▶ [MATERIAL FOR THIS TASK]:
######

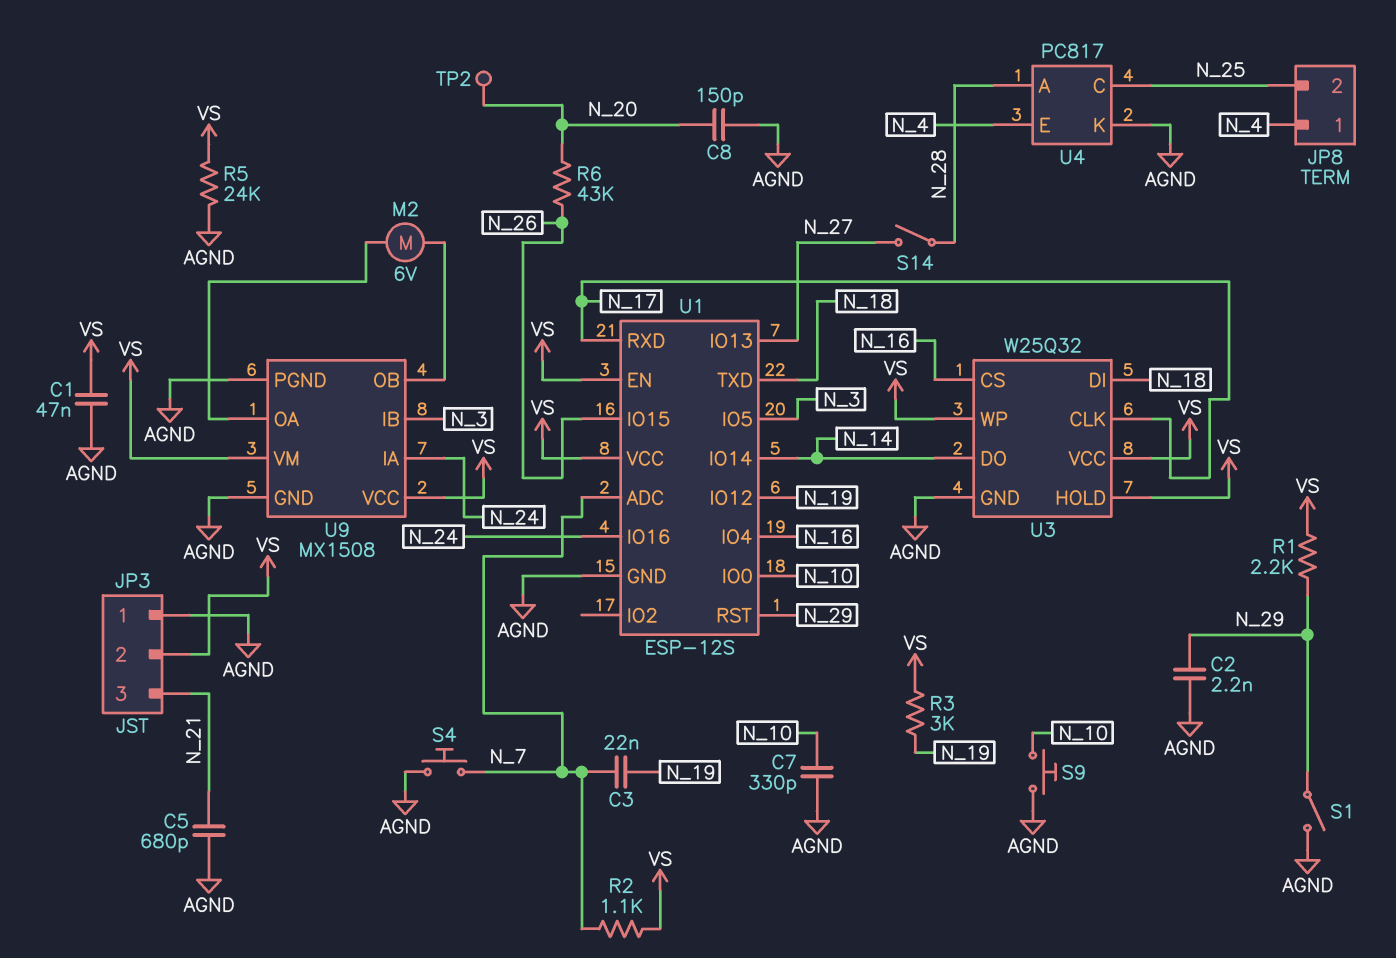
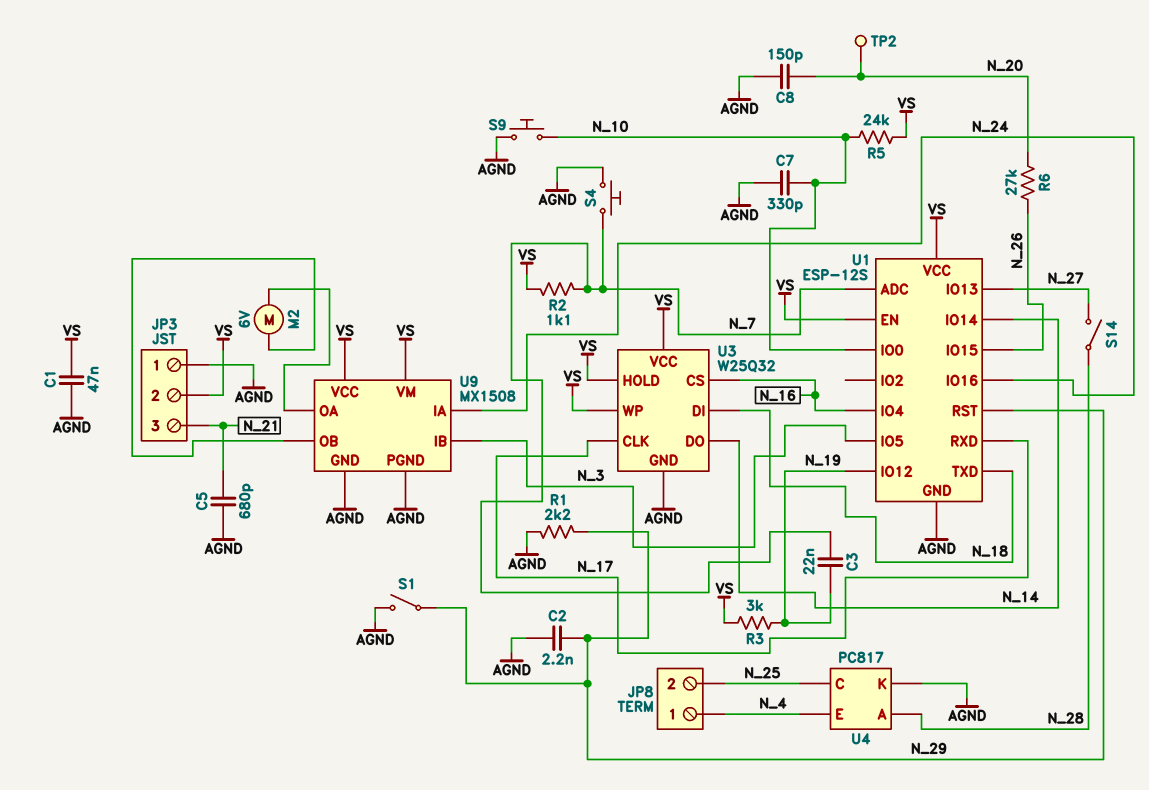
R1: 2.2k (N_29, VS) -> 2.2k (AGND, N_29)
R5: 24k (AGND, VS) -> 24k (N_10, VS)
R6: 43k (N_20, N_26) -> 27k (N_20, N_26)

######

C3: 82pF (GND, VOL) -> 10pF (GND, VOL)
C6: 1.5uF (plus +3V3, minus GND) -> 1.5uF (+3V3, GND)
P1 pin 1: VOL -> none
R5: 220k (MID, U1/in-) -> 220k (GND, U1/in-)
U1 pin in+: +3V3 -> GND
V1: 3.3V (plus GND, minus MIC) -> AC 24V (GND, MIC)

######

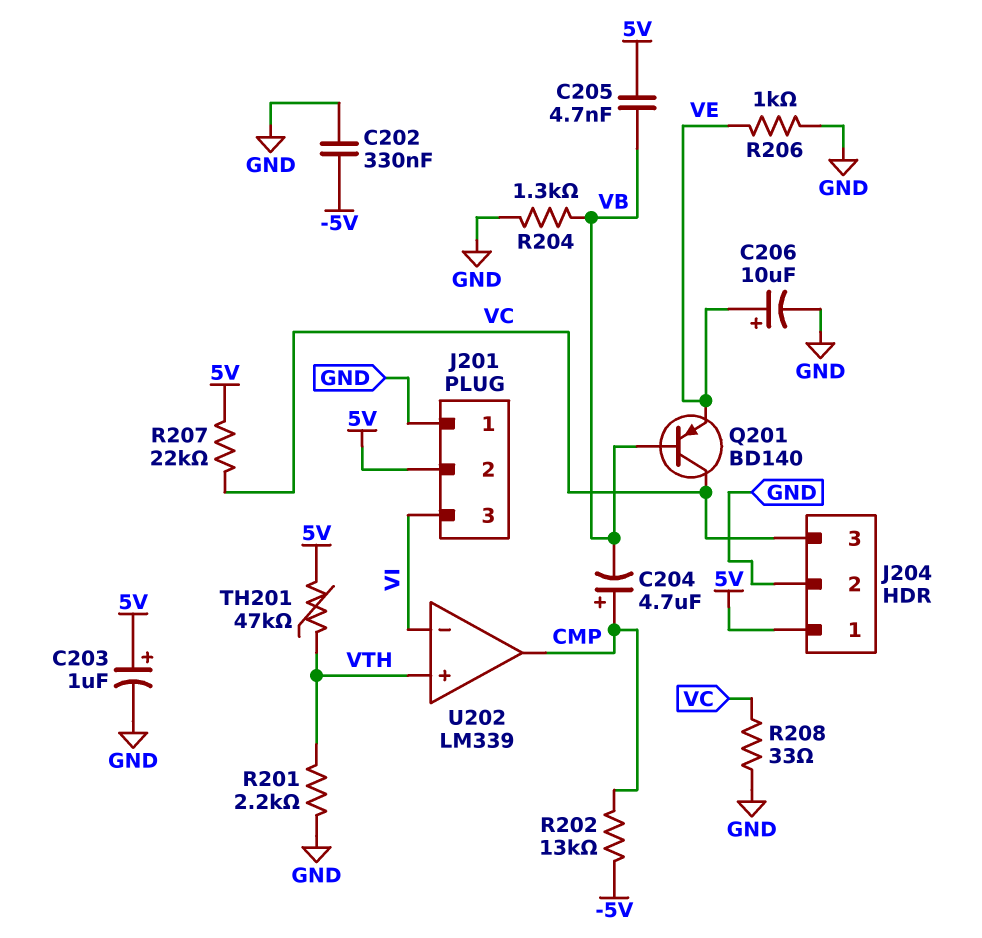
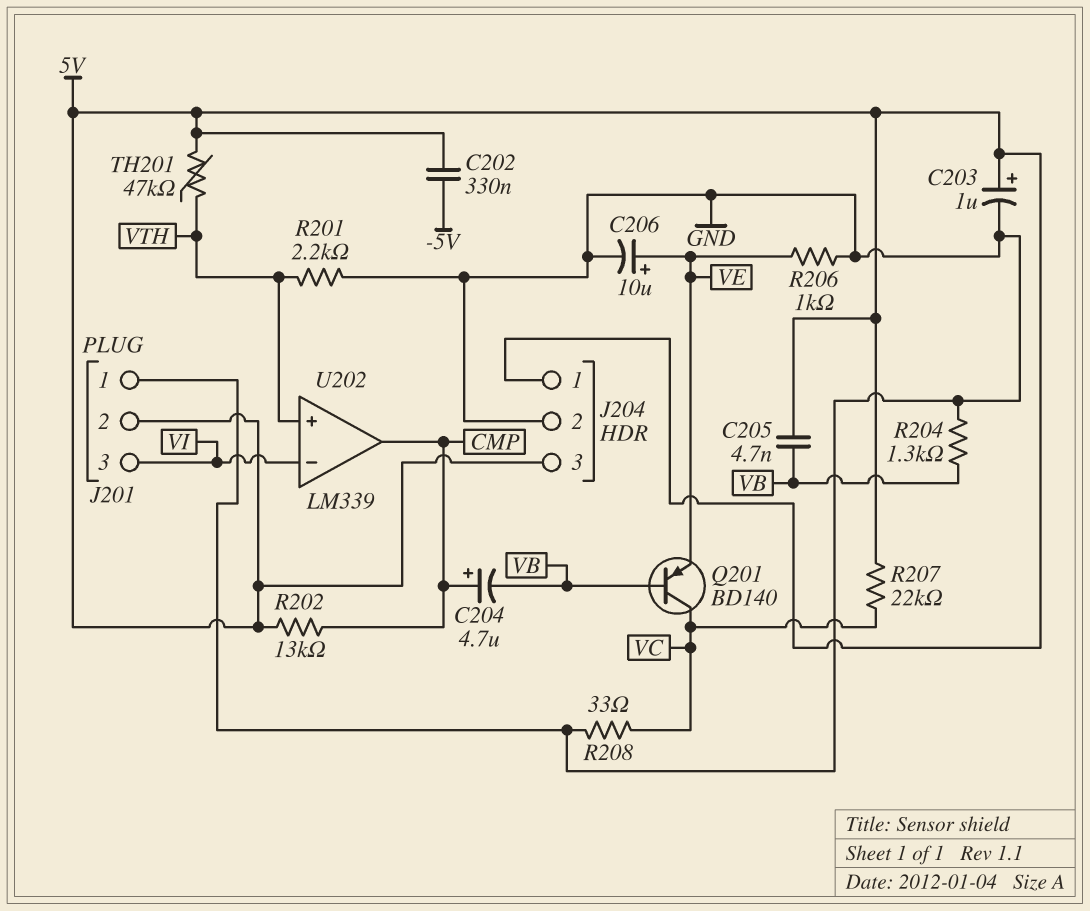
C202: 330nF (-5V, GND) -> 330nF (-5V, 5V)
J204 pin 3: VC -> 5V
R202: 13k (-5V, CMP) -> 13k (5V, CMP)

######

▶ [TASK DIRECTIONS]:
Precisely the lines between those holding "R1: 2.2k (N_29, VS) -> 2.2k (AGND, N_29)" and "R6: 43k (N_20, N_26) -> 27k (N_20, N_26)", inclusive, are to be reproduced from the listing above, with nothing added.

▶ [OUTPUT]:
R1: 2.2k (N_29, VS) -> 2.2k (AGND, N_29)
R5: 24k (AGND, VS) -> 24k (N_10, VS)
R6: 43k (N_20, N_26) -> 27k (N_20, N_26)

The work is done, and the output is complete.